Task requirements: The expected reply is all of the data, returned exactly.

Collected data
————

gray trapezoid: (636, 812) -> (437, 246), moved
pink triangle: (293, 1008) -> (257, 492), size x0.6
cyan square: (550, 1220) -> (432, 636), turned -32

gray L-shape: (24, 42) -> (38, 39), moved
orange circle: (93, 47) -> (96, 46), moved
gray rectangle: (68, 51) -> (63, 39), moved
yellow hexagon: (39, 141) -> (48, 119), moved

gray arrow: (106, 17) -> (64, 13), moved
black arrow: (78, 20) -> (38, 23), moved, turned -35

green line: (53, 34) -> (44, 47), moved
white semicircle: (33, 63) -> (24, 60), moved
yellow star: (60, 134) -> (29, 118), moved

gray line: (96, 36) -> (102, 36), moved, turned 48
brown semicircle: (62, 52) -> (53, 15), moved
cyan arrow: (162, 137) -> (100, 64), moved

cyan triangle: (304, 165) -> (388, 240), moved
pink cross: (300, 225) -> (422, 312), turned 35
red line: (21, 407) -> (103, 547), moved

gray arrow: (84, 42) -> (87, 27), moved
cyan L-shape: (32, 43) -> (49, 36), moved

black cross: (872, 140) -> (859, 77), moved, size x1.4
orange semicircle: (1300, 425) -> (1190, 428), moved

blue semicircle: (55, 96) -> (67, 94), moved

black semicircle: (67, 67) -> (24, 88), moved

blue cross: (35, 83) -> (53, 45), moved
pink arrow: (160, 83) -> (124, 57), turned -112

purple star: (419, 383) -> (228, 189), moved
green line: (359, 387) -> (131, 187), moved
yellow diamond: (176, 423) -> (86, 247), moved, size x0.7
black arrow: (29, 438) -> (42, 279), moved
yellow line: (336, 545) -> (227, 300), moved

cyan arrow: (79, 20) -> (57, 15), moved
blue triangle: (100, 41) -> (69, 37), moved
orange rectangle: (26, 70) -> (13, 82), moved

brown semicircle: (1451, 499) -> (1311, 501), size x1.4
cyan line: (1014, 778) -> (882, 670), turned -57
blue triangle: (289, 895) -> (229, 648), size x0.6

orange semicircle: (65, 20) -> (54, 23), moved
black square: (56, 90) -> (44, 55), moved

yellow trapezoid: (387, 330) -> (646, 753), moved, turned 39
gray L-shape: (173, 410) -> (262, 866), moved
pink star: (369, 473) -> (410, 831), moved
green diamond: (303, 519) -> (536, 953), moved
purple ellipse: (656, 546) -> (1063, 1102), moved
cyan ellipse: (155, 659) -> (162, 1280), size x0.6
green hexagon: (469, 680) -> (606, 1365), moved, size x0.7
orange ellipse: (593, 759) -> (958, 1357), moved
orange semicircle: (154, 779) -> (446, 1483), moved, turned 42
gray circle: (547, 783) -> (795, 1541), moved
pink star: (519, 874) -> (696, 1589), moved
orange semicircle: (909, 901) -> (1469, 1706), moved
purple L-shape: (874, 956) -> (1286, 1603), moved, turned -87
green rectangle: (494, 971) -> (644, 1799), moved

————

Result of this task:
gray trapezoid: (636, 812) -> (437, 246), moved
pink triangle: (293, 1008) -> (257, 492), size x0.6
cyan square: (550, 1220) -> (432, 636), turned -32

gray L-shape: (24, 42) -> (38, 39), moved
orange circle: (93, 47) -> (96, 46), moved
gray rectangle: (68, 51) -> (63, 39), moved
yellow hexagon: (39, 141) -> (48, 119), moved

gray arrow: (106, 17) -> (64, 13), moved
black arrow: (78, 20) -> (38, 23), moved, turned -35

green line: (53, 34) -> (44, 47), moved
white semicircle: (33, 63) -> (24, 60), moved
yellow star: (60, 134) -> (29, 118), moved

gray line: (96, 36) -> (102, 36), moved, turned 48
brown semicircle: (62, 52) -> (53, 15), moved
cyan arrow: (162, 137) -> (100, 64), moved

cyan triangle: (304, 165) -> (388, 240), moved
pink cross: (300, 225) -> (422, 312), turned 35
red line: (21, 407) -> (103, 547), moved

gray arrow: (84, 42) -> (87, 27), moved
cyan L-shape: (32, 43) -> (49, 36), moved

black cross: (872, 140) -> (859, 77), moved, size x1.4
orange semicircle: (1300, 425) -> (1190, 428), moved

blue semicircle: (55, 96) -> (67, 94), moved

black semicircle: (67, 67) -> (24, 88), moved

blue cross: (35, 83) -> (53, 45), moved
pink arrow: (160, 83) -> (124, 57), turned -112

purple star: (419, 383) -> (228, 189), moved
green line: (359, 387) -> (131, 187), moved
yellow diamond: (176, 423) -> (86, 247), moved, size x0.7
black arrow: (29, 438) -> (42, 279), moved
yellow line: (336, 545) -> (227, 300), moved

cyan arrow: (79, 20) -> (57, 15), moved
blue triangle: (100, 41) -> (69, 37), moved
orange rectangle: (26, 70) -> (13, 82), moved

brown semicircle: (1451, 499) -> (1311, 501), size x1.4
cyan line: (1014, 778) -> (882, 670), turned -57
blue triangle: (289, 895) -> (229, 648), size x0.6

orange semicircle: (65, 20) -> (54, 23), moved
black square: (56, 90) -> (44, 55), moved

yellow trapezoid: (387, 330) -> (646, 753), moved, turned 39
gray L-shape: (173, 410) -> (262, 866), moved
pink star: (369, 473) -> (410, 831), moved
green diamond: (303, 519) -> (536, 953), moved
purple ellipse: (656, 546) -> (1063, 1102), moved
cyan ellipse: (155, 659) -> (162, 1280), size x0.6
green hexagon: (469, 680) -> (606, 1365), moved, size x0.7
orange ellipse: (593, 759) -> (958, 1357), moved
orange semicircle: (154, 779) -> (446, 1483), moved, turned 42
gray circle: (547, 783) -> (795, 1541), moved
pink star: (519, 874) -> (696, 1589), moved
orange semicircle: (909, 901) -> (1469, 1706), moved
purple L-shape: (874, 956) -> (1286, 1603), moved, turned -87
green rectangle: (494, 971) -> (644, 1799), moved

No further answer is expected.